**About this exercise**
Only the lines below from the one containing "purple semicircle: (1041, 309)" to the one containing "black triangle: (84, 35)" should be repeated, both included and unchanged.

**Extracted records**
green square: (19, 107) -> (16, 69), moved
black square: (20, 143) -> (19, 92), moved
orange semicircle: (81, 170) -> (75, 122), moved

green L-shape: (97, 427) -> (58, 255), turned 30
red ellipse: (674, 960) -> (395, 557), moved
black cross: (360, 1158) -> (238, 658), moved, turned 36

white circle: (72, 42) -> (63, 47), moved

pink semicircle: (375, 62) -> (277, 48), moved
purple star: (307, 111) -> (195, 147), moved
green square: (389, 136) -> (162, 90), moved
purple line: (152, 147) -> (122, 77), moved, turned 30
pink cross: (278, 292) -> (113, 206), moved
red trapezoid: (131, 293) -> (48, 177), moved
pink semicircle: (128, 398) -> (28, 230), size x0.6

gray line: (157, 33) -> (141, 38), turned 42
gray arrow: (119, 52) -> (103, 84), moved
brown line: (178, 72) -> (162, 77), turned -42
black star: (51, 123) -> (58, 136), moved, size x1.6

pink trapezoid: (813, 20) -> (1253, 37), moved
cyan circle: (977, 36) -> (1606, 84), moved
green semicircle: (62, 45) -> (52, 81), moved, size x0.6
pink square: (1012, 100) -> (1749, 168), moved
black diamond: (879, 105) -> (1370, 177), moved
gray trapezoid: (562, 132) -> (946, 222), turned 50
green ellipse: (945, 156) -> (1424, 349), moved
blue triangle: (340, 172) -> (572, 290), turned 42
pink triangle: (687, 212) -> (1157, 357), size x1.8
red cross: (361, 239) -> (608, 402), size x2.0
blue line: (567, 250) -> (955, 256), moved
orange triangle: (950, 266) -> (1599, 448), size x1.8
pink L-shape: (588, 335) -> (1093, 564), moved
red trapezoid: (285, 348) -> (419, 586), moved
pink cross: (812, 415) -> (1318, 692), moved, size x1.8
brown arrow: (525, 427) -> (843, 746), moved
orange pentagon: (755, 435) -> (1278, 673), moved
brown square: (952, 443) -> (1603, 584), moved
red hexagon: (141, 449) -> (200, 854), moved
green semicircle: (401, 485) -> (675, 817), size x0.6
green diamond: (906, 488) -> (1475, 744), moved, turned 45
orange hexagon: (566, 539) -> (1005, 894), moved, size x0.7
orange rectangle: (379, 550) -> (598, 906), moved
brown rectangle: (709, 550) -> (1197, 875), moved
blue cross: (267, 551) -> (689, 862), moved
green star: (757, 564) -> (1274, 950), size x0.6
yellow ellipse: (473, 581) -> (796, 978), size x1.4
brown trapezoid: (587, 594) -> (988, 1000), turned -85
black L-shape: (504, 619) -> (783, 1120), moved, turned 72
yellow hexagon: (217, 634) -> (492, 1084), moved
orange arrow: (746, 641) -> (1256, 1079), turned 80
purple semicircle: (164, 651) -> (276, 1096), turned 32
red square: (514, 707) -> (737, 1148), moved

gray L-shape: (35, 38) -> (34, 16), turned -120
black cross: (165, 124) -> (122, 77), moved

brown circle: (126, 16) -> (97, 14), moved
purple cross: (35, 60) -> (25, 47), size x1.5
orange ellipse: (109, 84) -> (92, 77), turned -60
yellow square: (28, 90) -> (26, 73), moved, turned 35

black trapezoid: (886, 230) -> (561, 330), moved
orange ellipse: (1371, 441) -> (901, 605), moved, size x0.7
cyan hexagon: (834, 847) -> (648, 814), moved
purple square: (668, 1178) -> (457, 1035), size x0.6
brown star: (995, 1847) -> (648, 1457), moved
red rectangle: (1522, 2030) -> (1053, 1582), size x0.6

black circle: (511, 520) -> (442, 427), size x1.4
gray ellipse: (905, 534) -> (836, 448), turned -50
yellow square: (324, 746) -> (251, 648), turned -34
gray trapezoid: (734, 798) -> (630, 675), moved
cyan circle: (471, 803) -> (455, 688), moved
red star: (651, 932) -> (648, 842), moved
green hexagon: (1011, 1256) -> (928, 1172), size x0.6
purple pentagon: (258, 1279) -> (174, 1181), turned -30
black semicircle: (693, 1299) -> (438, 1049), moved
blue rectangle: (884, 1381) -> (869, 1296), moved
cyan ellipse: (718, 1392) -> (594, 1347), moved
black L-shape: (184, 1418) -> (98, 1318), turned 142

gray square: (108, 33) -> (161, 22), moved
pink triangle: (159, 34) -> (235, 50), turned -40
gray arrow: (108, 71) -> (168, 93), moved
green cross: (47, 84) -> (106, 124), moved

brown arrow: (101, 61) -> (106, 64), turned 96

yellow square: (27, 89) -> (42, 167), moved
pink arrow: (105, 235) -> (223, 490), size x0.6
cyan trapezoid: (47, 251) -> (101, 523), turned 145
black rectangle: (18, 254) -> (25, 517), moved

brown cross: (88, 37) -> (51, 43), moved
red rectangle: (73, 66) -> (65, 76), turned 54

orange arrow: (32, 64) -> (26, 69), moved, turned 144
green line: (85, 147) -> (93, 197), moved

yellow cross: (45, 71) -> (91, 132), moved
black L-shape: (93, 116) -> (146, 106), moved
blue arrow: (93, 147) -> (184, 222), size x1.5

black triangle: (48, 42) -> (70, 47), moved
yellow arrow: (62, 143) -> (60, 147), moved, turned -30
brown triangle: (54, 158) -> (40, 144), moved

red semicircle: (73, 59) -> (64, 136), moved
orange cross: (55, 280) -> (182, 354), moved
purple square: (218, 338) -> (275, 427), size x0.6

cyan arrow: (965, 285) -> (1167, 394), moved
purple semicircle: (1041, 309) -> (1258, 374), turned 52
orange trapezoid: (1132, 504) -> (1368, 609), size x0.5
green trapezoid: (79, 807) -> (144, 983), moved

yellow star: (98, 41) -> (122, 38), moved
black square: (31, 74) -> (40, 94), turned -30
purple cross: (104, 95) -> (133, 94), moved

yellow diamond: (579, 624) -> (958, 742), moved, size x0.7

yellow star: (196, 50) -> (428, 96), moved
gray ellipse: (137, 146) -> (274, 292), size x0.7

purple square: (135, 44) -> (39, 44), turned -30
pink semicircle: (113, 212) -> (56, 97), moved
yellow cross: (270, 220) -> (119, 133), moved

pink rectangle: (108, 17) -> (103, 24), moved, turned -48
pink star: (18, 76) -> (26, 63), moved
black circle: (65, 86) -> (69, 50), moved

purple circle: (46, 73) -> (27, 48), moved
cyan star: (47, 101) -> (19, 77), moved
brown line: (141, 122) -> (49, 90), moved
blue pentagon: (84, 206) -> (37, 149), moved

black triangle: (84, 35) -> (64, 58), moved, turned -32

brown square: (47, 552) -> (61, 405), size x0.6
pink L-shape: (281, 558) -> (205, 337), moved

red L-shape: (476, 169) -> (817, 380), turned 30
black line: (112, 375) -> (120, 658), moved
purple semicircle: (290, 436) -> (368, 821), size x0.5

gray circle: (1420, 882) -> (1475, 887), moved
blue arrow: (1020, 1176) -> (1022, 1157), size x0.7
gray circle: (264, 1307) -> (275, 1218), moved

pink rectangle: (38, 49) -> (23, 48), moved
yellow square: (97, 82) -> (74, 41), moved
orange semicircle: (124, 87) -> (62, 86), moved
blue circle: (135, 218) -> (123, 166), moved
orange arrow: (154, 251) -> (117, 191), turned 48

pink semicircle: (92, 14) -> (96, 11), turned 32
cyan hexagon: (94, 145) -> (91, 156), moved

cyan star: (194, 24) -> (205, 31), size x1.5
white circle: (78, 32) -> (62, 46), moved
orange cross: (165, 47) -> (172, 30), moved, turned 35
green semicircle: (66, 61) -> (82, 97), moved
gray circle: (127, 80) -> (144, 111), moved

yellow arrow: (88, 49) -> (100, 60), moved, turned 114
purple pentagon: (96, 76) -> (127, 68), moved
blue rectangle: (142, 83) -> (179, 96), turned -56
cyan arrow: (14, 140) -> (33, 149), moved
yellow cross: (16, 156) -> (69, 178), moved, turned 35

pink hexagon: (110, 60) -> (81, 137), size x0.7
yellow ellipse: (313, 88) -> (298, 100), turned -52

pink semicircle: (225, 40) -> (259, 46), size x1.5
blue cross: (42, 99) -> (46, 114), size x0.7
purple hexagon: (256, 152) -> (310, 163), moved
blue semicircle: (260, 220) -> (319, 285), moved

**Your solution**
purple semicircle: (1041, 309) -> (1258, 374), turned 52
orange trapezoid: (1132, 504) -> (1368, 609), size x0.5
green trapezoid: (79, 807) -> (144, 983), moved

yellow star: (98, 41) -> (122, 38), moved
black square: (31, 74) -> (40, 94), turned -30
purple cross: (104, 95) -> (133, 94), moved

yellow diamond: (579, 624) -> (958, 742), moved, size x0.7

yellow star: (196, 50) -> (428, 96), moved
gray ellipse: (137, 146) -> (274, 292), size x0.7

purple square: (135, 44) -> (39, 44), turned -30
pink semicircle: (113, 212) -> (56, 97), moved
yellow cross: (270, 220) -> (119, 133), moved

pink rectangle: (108, 17) -> (103, 24), moved, turned -48
pink star: (18, 76) -> (26, 63), moved
black circle: (65, 86) -> (69, 50), moved

purple circle: (46, 73) -> (27, 48), moved
cyan star: (47, 101) -> (19, 77), moved
brown line: (141, 122) -> (49, 90), moved
blue pentagon: (84, 206) -> (37, 149), moved

black triangle: (84, 35) -> (64, 58), moved, turned -32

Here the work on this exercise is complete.